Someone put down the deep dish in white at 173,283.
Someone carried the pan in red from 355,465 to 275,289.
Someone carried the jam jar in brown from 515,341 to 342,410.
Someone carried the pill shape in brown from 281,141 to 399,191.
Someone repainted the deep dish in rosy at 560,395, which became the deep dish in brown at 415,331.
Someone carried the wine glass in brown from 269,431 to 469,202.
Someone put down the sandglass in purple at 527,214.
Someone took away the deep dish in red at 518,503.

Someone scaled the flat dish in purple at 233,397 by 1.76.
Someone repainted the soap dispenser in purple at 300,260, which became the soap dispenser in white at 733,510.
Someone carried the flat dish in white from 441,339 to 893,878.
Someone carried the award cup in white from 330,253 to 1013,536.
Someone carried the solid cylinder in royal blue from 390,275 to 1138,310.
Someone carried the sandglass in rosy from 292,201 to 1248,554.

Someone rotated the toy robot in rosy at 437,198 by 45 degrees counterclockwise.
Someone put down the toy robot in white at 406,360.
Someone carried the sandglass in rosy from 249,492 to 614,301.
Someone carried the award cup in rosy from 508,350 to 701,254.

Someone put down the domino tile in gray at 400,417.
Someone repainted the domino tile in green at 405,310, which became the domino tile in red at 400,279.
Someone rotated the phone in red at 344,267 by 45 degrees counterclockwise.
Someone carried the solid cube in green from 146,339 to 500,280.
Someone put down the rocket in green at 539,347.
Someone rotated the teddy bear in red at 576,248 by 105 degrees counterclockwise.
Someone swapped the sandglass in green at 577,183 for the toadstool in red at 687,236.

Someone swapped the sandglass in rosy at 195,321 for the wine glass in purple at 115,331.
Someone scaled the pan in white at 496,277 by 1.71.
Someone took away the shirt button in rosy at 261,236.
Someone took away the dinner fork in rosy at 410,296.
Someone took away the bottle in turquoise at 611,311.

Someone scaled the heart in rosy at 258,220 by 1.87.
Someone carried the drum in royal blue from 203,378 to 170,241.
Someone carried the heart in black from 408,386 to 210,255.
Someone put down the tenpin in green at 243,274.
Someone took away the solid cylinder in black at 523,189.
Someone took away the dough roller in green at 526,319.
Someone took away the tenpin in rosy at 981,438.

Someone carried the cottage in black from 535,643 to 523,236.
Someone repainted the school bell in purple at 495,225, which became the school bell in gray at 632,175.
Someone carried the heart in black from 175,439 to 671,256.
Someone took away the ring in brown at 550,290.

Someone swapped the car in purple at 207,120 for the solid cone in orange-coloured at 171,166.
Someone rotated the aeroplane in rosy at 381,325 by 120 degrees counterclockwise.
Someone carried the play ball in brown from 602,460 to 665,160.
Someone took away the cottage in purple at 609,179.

Exercise details – Write out exactly the lines above from the line with "Someone carried the jam" through the line with "Someone put down the sandglass", both of them included, and leave out all other lines.

Response below –
Someone carried the jam jar in brown from 515,341 to 342,410.
Someone carried the pill shape in brown from 281,141 to 399,191.
Someone repainted the deep dish in rosy at 560,395, which became the deep dish in brown at 415,331.
Someone carried the wine glass in brown from 269,431 to 469,202.
Someone put down the sandglass in purple at 527,214.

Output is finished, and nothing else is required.